WHAT IS EXPECTED -> Retype the listing exactly; omit pictures.

AVAILABLE DATA ->
BEGIN

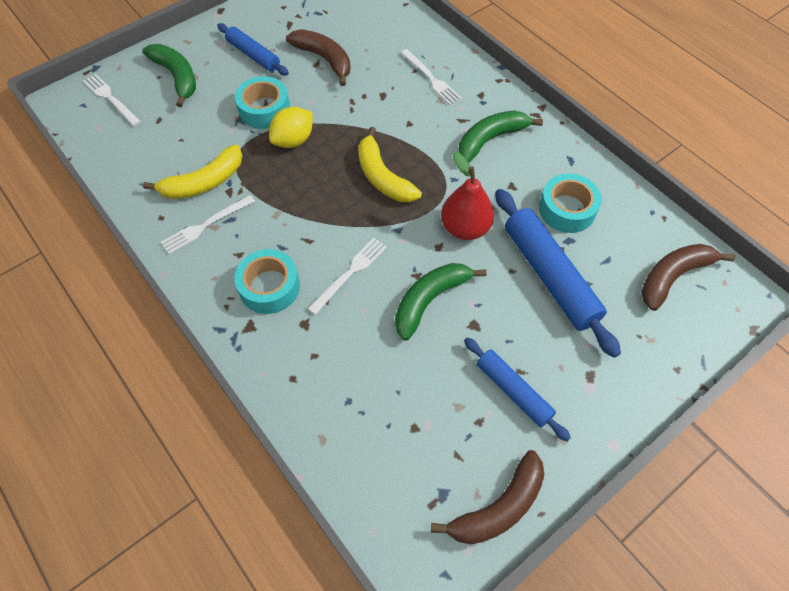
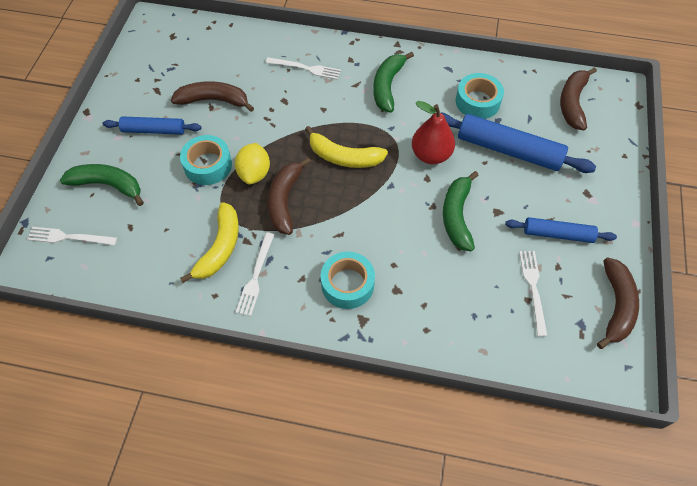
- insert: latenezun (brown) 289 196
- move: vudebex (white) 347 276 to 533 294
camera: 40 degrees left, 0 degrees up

END

REPLY TO THE EXERCISE ->
- insert: latenezun (brown) 289 196
- move: vudebex (white) 347 276 to 533 294
camera: 40 degrees left, 0 degrees up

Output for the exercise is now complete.